(Version difference data)
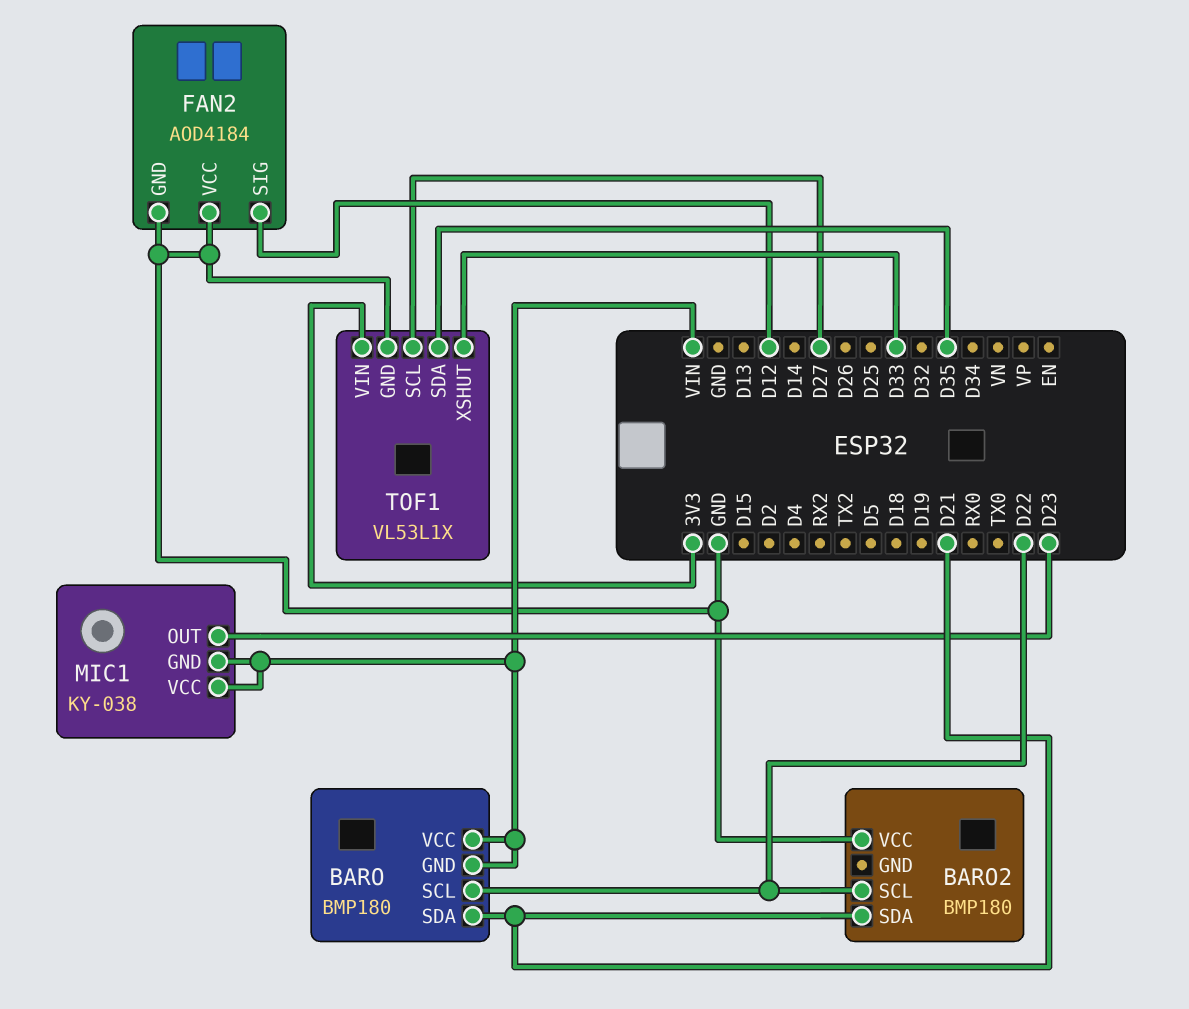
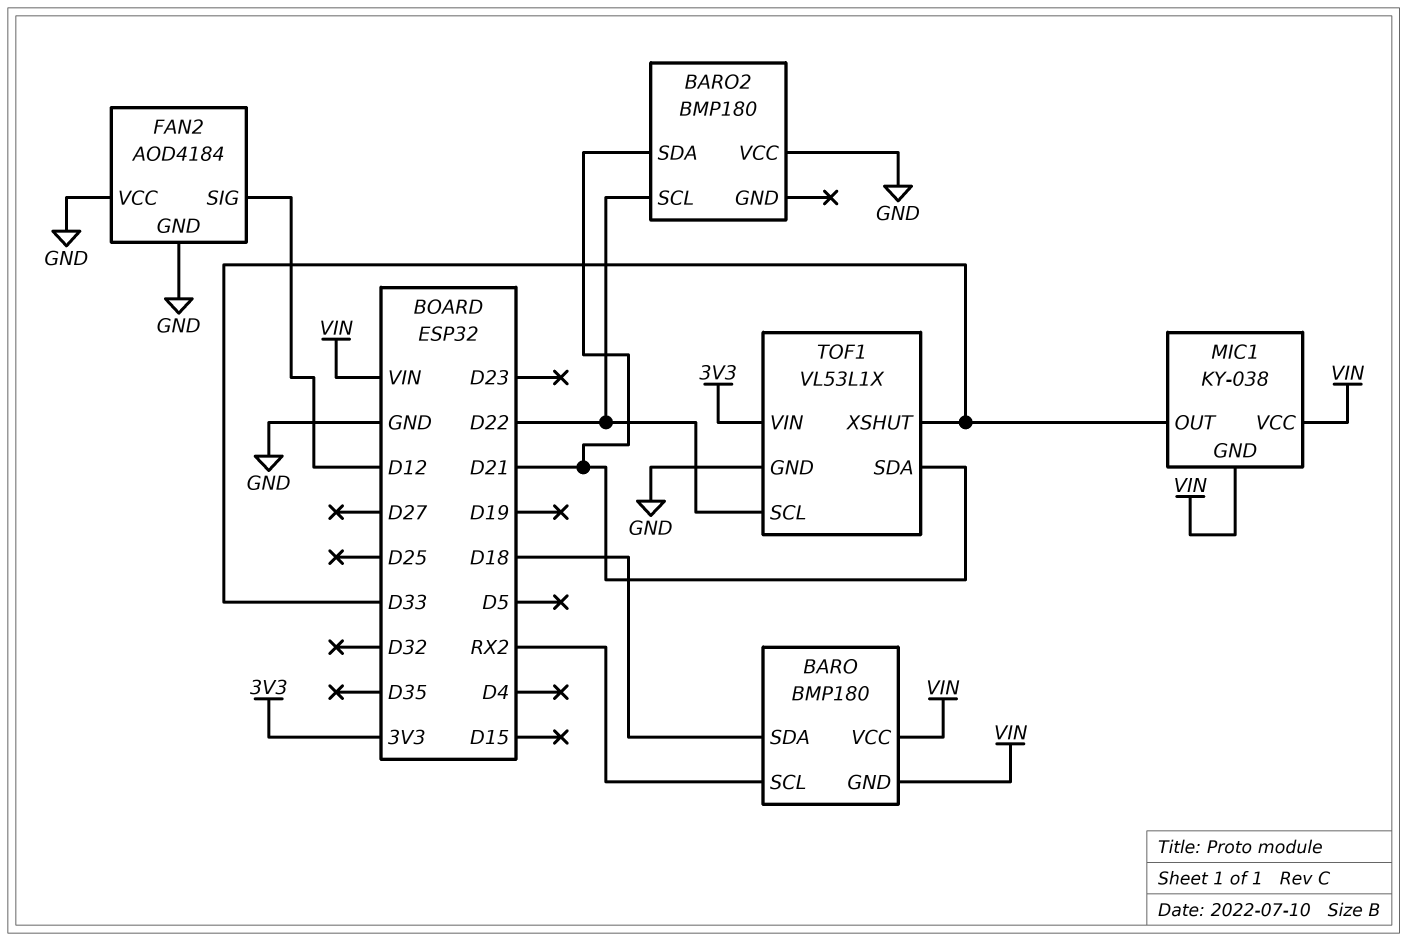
BARO pin SCL: D22 -> RX2
BARO pin SDA: D21 -> D18
MIC1 pin OUT: D23 -> D33
TOF1 pin SCL: D27 -> D22
TOF1 pin SDA: D35 -> D21

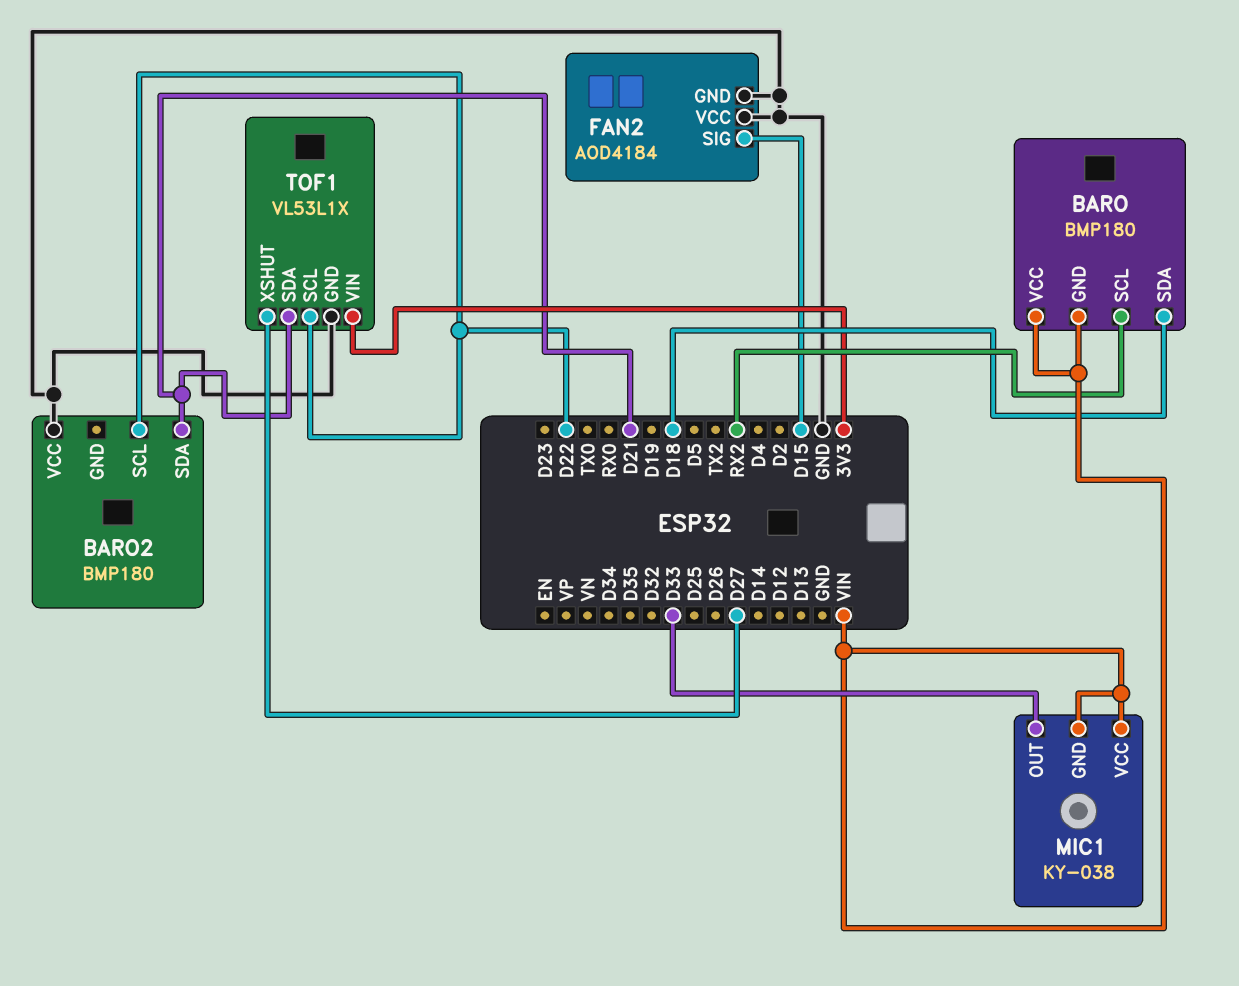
FAN2 pin SIG: D12 -> D15
TOF1 pin XSHUT: D33 -> D27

● Assigned task: Transcribe each entry above without alteration, but keep the pictures out.

● Response to the task:
BARO pin SCL: D22 -> RX2
BARO pin SDA: D21 -> D18
MIC1 pin OUT: D23 -> D33
TOF1 pin SCL: D27 -> D22
TOF1 pin SDA: D35 -> D21

FAN2 pin SIG: D12 -> D15
TOF1 pin XSHUT: D33 -> D27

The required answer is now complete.